WHAT IS REQUIRED: Print the lines from the one containing "You are a passenger" through the one containing "The orange rubber lifebuoy at center is", copying them word for word. Print only those lines.

SOURCE DATA:
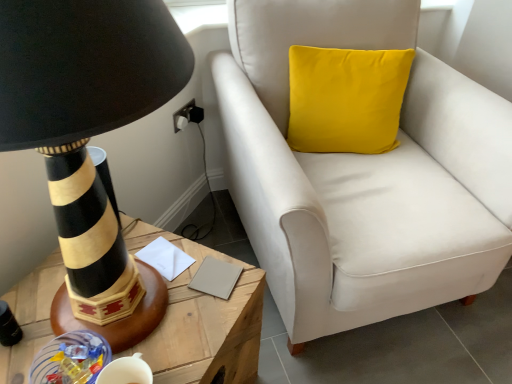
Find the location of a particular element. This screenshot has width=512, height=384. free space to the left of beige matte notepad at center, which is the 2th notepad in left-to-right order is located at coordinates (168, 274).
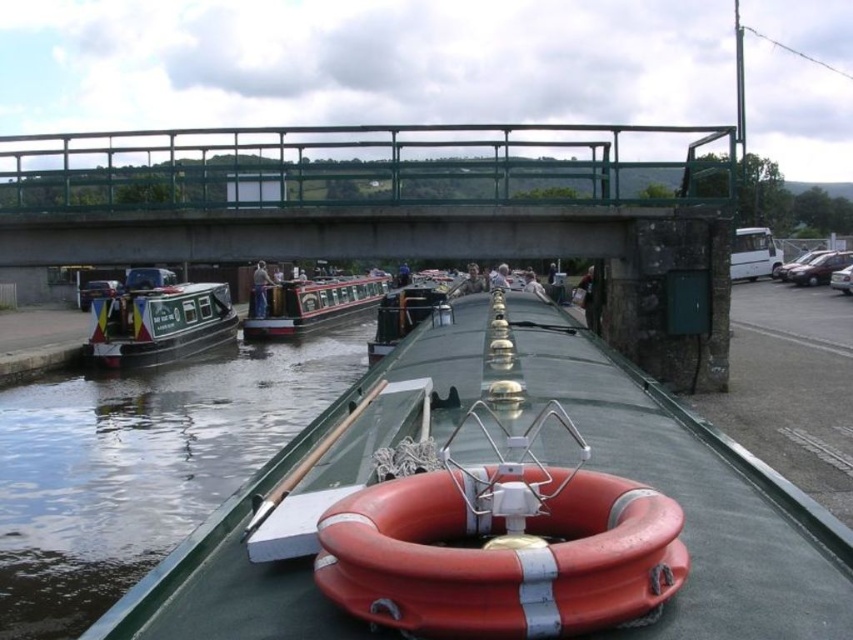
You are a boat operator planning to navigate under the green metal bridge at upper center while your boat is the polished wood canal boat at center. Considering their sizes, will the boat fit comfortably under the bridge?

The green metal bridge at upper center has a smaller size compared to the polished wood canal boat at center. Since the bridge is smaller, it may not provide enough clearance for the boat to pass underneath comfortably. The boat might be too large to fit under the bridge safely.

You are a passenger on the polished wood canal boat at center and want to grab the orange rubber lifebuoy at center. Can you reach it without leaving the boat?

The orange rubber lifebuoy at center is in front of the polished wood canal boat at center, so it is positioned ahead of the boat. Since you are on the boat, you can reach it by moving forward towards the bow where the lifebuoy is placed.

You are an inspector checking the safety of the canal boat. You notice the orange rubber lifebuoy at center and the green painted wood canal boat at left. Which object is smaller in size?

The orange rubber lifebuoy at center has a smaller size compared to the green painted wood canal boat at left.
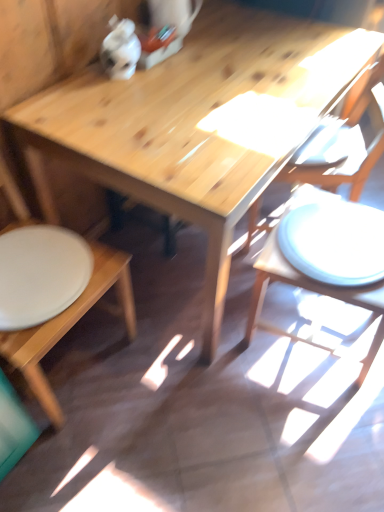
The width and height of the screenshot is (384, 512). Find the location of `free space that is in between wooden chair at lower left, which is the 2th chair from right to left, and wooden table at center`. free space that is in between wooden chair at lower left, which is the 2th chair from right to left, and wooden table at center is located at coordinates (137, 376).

EXERCISE OUTPUT:
You are a passenger on the polished wood canal boat at center and want to grab the orange rubber lifebuoy at center. Can you reach it without leaving the boat?

The orange rubber lifebuoy at center is in front of the polished wood canal boat at center, so it is positioned ahead of the boat. Since you are on the boat, you can reach it by moving forward towards the bow where the lifebuoy is placed.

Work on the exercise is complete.